Dataset below:

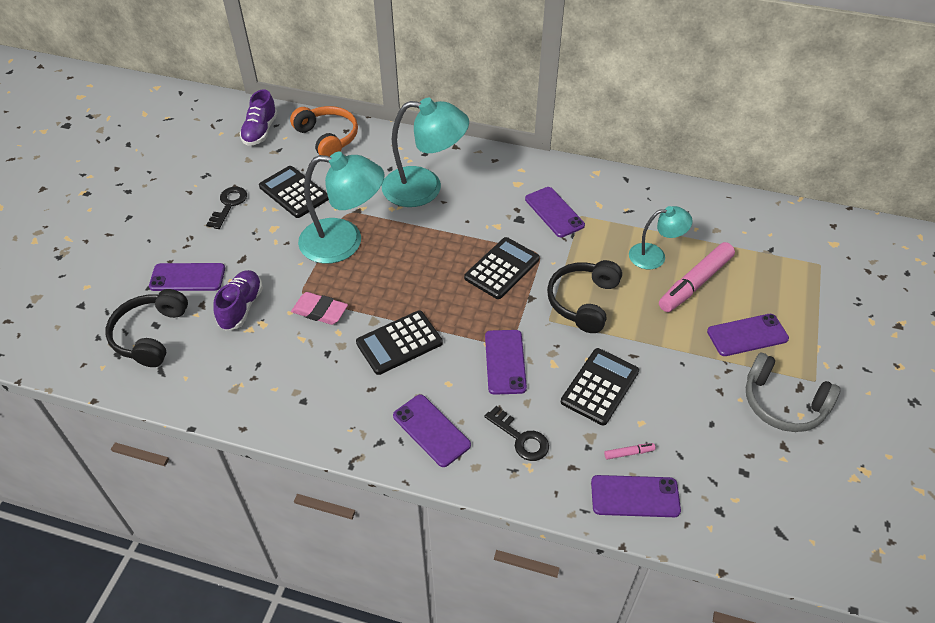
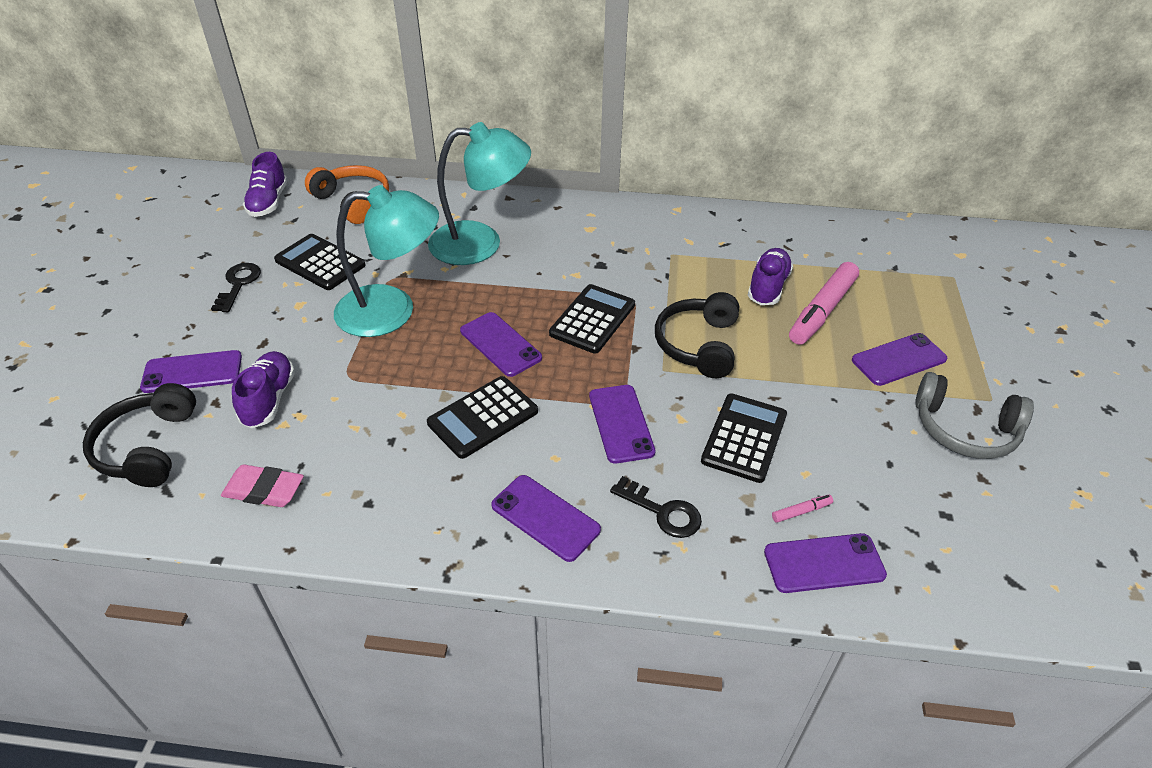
camera: 10 degrees left, 5 degrees down
(320, 311) = (373, 392): pink eraser -> pink eraser (264, 490)
(554, 212) = (640, 253): purple phone -> purple phone (500, 344)
(655, 256) = (768, 287): turquoise lamp -> purple shoe

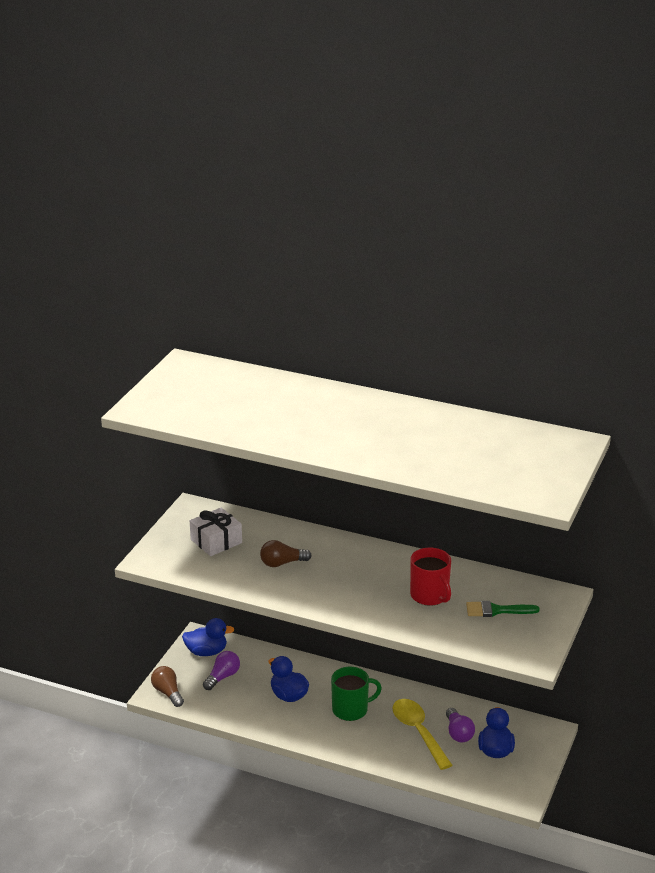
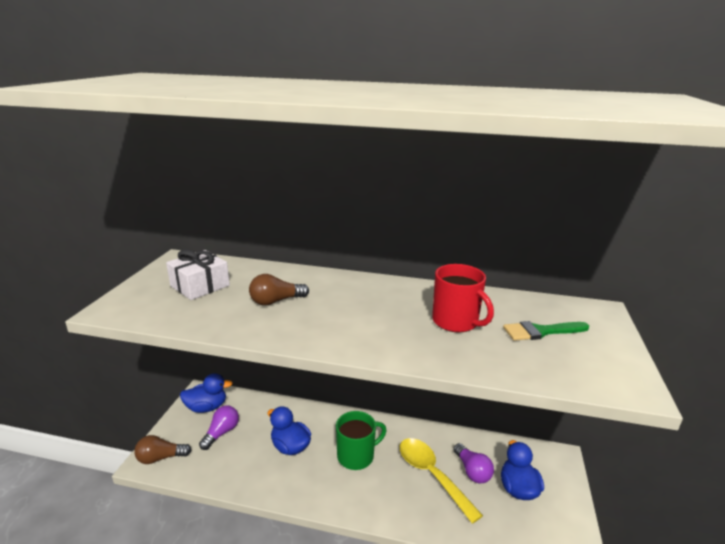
camera: 10 degrees left, 5 degrees down
(168, 693) = (160, 458): brown light bulb -> brown light bulb turned 60 degrees counterclockwise

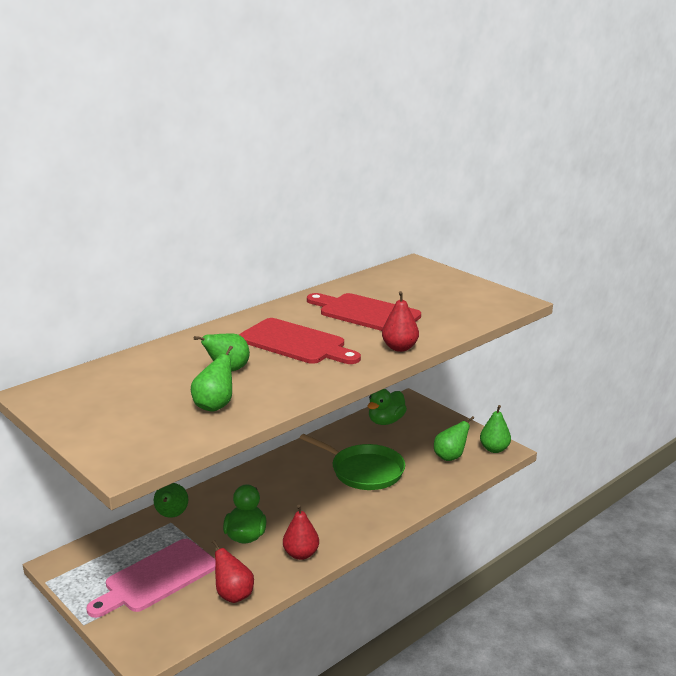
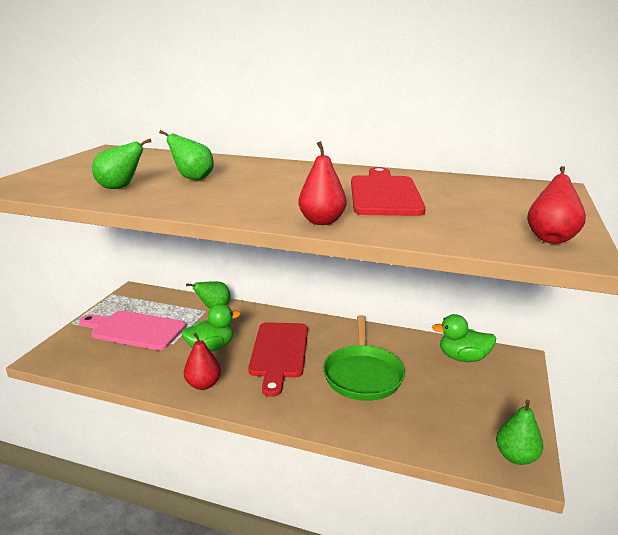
camera: 60 degrees right, 0 degrees up
(233, 595) = (129, 370): red pear -> red pear (550, 238)
(296, 343) = (274, 186): red cutting board -> red cutting board (279, 352)
(450, 457) = (454, 424): green pear -> none

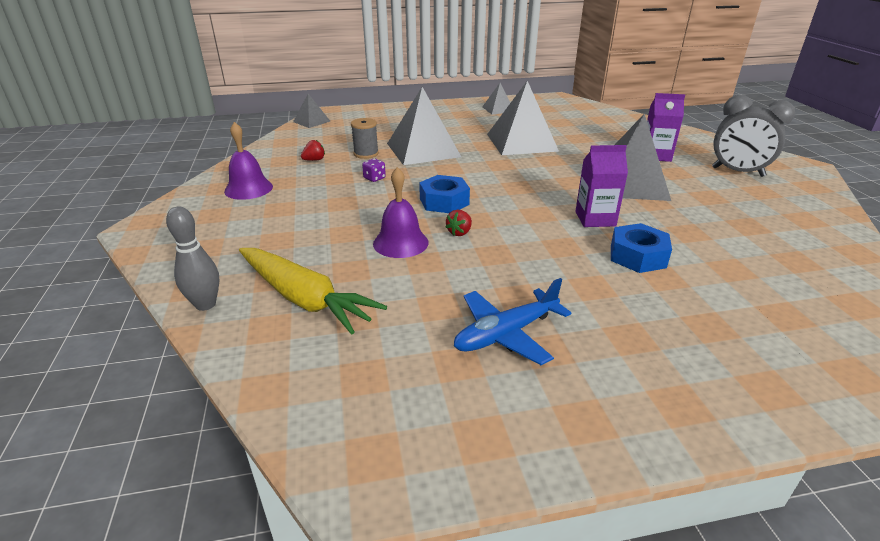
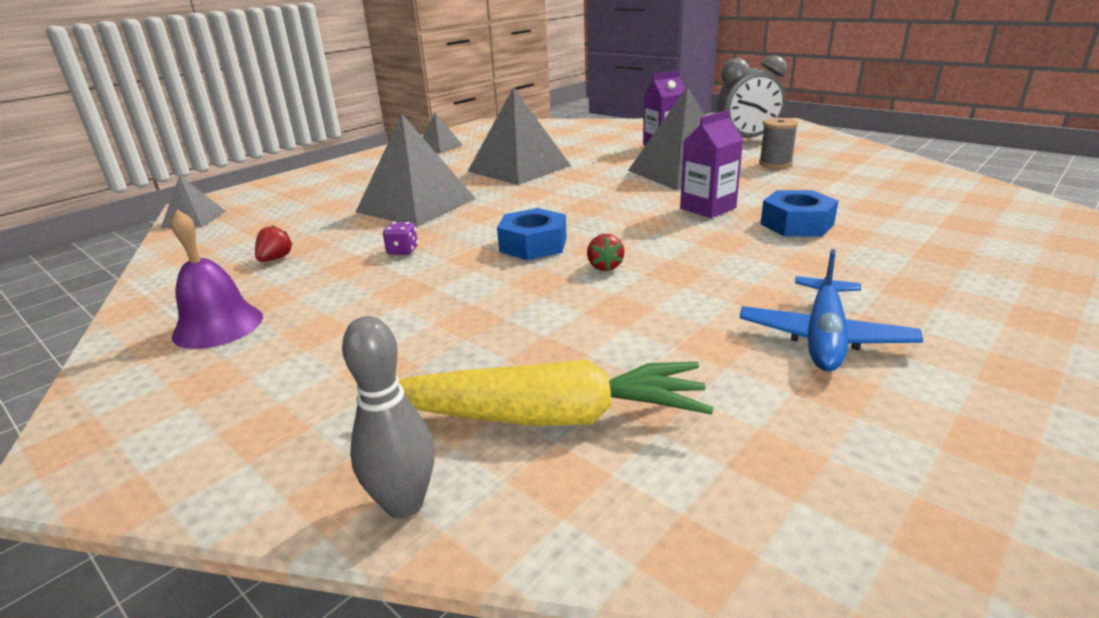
camera: 35 degrees left, 5 degrees down
(366, 154) = (344, 230): grey spool -> grey spool (775, 164)
(400, 243) = (557, 302): purple bell -> none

End of Dataset.

# Task brief
A faithful copy of all the data above, without its pictures, is the expected result.

# Reply
camera: 10 degrees left, 5 degrees down
(320, 311) = (373, 392): pink eraser -> pink eraser (264, 490)
(554, 212) = (640, 253): purple phone -> purple phone (500, 344)
(655, 256) = (768, 287): turquoise lamp -> purple shoe

camera: 10 degrees left, 5 degrees down
(168, 693) = (160, 458): brown light bulb -> brown light bulb turned 60 degrees counterclockwise

camera: 60 degrees right, 0 degrees up
(233, 595) = (129, 370): red pear -> red pear (550, 238)
(296, 343) = (274, 186): red cutting board -> red cutting board (279, 352)
(450, 457) = (454, 424): green pear -> none

camera: 35 degrees left, 5 degrees down
(366, 154) = (344, 230): grey spool -> grey spool (775, 164)
(400, 243) = (557, 302): purple bell -> none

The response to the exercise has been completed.